### What you will do
From the records below, please repeat exactly the line that has "SW1: button (GND, W13) -> button (GND, W16)", the line that has "SW1: switch (GND, RESET)", and every line between them, and nothing else.

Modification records
= Beginning of Section =
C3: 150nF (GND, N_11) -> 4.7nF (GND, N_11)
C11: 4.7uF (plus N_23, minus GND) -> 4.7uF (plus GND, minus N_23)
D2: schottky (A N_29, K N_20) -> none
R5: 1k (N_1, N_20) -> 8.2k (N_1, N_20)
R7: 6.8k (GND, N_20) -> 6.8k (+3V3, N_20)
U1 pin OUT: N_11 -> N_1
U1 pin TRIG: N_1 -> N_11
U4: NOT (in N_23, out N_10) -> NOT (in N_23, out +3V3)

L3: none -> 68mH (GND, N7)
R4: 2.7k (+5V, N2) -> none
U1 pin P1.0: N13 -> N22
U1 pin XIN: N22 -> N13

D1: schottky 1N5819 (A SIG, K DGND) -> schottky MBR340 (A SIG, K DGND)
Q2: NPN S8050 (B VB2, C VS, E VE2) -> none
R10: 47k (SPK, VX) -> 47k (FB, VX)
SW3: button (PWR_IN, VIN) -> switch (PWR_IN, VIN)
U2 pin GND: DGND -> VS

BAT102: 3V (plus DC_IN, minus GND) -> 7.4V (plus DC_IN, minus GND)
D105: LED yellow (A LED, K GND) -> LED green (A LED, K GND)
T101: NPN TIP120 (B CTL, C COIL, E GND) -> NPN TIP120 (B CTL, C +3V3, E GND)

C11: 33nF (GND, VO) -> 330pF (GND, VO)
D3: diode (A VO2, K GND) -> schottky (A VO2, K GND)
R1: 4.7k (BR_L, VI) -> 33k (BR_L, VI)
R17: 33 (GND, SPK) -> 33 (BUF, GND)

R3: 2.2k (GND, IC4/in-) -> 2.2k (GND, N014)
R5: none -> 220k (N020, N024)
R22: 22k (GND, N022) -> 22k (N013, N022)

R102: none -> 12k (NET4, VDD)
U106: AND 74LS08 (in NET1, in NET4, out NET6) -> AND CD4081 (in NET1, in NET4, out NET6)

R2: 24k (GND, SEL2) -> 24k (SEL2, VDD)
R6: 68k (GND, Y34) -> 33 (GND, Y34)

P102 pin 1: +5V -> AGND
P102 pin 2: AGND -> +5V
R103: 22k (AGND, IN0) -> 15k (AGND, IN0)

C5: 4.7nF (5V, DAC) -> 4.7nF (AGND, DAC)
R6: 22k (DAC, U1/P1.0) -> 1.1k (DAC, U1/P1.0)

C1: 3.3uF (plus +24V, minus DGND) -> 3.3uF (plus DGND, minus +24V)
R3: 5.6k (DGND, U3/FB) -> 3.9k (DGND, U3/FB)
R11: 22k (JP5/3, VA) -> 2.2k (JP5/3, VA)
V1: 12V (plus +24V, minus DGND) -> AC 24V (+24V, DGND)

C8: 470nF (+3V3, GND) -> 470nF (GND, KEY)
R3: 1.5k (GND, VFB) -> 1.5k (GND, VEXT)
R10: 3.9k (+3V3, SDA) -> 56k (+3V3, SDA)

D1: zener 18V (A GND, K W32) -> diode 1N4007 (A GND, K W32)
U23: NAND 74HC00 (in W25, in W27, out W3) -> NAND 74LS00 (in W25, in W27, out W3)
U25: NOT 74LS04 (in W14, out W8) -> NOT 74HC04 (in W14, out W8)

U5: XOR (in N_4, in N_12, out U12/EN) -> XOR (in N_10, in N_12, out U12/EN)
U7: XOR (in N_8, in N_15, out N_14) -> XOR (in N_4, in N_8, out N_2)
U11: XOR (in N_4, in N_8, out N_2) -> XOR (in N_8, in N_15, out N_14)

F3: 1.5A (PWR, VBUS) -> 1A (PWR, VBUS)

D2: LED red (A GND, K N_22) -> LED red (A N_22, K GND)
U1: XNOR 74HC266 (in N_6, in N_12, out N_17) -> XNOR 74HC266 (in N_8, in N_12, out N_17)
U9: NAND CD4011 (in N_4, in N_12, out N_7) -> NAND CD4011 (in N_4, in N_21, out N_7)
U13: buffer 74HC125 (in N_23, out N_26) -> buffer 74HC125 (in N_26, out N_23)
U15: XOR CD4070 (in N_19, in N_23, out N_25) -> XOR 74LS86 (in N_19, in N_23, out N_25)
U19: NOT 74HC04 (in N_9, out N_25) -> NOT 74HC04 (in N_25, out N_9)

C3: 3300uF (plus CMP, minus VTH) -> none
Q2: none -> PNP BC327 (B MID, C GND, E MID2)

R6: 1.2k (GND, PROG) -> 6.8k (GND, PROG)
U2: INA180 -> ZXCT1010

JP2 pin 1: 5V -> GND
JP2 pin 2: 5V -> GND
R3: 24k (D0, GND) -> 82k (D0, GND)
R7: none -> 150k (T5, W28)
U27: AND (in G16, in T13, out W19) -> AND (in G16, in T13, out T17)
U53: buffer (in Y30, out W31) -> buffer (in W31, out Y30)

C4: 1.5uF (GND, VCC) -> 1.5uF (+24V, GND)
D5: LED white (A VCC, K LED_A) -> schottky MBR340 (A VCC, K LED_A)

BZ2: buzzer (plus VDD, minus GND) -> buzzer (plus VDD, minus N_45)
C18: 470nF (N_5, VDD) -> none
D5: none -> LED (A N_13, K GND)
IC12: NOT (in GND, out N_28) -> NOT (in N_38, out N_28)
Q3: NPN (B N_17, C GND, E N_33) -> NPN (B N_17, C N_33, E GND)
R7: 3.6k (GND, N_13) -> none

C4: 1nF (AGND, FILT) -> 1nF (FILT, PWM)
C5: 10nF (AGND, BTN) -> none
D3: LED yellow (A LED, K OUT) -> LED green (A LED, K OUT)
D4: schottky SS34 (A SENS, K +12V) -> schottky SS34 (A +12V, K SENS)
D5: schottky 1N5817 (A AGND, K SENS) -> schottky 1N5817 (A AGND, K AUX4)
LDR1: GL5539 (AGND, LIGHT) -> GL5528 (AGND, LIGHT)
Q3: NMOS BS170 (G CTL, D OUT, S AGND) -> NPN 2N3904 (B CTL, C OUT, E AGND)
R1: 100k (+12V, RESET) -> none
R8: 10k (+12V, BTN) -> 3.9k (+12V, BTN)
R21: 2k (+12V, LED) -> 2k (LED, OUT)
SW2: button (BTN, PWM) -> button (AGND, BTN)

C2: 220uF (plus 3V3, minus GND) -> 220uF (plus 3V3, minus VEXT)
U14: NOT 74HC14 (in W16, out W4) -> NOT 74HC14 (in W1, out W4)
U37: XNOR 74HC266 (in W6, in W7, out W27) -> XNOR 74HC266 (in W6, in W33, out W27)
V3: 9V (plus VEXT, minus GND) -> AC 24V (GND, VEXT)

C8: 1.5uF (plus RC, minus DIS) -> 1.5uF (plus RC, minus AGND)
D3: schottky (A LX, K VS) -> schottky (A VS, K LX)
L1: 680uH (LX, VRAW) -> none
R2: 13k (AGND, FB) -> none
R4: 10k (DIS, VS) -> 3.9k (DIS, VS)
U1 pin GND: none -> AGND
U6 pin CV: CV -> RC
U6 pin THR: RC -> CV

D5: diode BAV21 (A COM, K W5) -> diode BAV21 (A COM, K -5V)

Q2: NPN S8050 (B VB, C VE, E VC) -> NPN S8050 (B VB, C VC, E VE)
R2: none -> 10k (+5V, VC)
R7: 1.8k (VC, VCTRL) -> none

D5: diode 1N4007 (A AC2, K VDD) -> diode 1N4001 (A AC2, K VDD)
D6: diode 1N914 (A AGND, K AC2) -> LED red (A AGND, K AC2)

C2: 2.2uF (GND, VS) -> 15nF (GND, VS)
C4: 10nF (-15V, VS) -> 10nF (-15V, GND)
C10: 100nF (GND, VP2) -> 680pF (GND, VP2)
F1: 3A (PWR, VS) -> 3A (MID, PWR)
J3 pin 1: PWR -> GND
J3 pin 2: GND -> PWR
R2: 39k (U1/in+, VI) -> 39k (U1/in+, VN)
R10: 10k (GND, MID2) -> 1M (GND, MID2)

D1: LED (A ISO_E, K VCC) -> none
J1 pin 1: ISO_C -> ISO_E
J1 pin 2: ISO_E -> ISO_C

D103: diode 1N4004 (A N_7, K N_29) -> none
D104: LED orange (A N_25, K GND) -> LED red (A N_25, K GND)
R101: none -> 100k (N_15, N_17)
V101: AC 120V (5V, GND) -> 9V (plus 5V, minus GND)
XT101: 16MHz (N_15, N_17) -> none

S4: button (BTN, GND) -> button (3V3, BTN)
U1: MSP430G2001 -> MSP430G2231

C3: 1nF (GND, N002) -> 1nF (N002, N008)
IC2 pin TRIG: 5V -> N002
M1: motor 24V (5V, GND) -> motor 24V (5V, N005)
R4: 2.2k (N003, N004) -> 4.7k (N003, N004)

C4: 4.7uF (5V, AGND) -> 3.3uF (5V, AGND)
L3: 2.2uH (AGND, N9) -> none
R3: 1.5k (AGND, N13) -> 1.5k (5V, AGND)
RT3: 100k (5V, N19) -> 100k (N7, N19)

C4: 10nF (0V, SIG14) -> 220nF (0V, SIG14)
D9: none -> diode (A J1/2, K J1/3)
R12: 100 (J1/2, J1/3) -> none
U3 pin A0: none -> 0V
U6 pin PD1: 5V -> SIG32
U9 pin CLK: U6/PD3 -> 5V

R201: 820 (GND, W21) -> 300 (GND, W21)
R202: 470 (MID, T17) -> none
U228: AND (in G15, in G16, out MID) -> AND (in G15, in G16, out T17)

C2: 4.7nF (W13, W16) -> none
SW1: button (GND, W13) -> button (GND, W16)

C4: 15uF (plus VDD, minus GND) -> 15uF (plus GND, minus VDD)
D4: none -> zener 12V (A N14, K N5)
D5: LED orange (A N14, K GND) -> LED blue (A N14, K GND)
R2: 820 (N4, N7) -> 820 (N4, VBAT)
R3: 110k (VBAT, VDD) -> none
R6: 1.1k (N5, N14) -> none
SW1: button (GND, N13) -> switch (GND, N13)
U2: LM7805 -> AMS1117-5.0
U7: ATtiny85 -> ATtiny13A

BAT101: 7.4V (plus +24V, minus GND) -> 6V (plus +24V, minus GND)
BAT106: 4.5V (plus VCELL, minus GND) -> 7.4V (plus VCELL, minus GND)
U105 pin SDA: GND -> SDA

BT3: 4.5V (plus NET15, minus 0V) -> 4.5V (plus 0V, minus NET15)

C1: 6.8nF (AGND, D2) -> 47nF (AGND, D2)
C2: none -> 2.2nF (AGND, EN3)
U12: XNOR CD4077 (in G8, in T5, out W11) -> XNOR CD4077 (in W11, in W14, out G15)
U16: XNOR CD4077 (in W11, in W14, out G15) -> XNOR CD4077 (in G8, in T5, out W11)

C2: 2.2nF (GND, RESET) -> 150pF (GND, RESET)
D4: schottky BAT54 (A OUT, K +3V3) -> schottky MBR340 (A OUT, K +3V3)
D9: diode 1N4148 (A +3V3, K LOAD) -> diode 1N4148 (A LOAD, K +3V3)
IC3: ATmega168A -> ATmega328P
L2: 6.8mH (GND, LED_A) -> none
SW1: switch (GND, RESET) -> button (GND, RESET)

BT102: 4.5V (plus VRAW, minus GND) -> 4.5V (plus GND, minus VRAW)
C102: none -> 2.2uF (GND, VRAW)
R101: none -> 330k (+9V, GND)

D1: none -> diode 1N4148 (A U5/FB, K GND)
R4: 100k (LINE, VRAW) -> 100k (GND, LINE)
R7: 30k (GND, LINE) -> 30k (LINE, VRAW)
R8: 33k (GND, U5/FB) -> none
= End of Section =
### Answer box
SW1: button (GND, W13) -> button (GND, W16)

C4: 15uF (plus VDD, minus GND) -> 15uF (plus GND, minus VDD)
D4: none -> zener 12V (A N14, K N5)
D5: LED orange (A N14, K GND) -> LED blue (A N14, K GND)
R2: 820 (N4, N7) -> 820 (N4, VBAT)
R3: 110k (VBAT, VDD) -> none
R6: 1.1k (N5, N14) -> none
SW1: button (GND, N13) -> switch (GND, N13)
U2: LM7805 -> AMS1117-5.0
U7: ATtiny85 -> ATtiny13A

BAT101: 7.4V (plus +24V, minus GND) -> 6V (plus +24V, minus GND)
BAT106: 4.5V (plus VCELL, minus GND) -> 7.4V (plus VCELL, minus GND)
U105 pin SDA: GND -> SDA

BT3: 4.5V (plus NET15, minus 0V) -> 4.5V (plus 0V, minus NET15)

C1: 6.8nF (AGND, D2) -> 47nF (AGND, D2)
C2: none -> 2.2nF (AGND, EN3)
U12: XNOR CD4077 (in G8, in T5, out W11) -> XNOR CD4077 (in W11, in W14, out G15)
U16: XNOR CD4077 (in W11, in W14, out G15) -> XNOR CD4077 (in G8, in T5, out W11)

C2: 2.2nF (GND, RESET) -> 150pF (GND, RESET)
D4: schottky BAT54 (A OUT, K +3V3) -> schottky MBR340 (A OUT, K +3V3)
D9: diode 1N4148 (A +3V3, K LOAD) -> diode 1N4148 (A LOAD, K +3V3)
IC3: ATmega168A -> ATmega328P
L2: 6.8mH (GND, LED_A) -> none
SW1: switch (GND, RESET) -> button (GND, RESET)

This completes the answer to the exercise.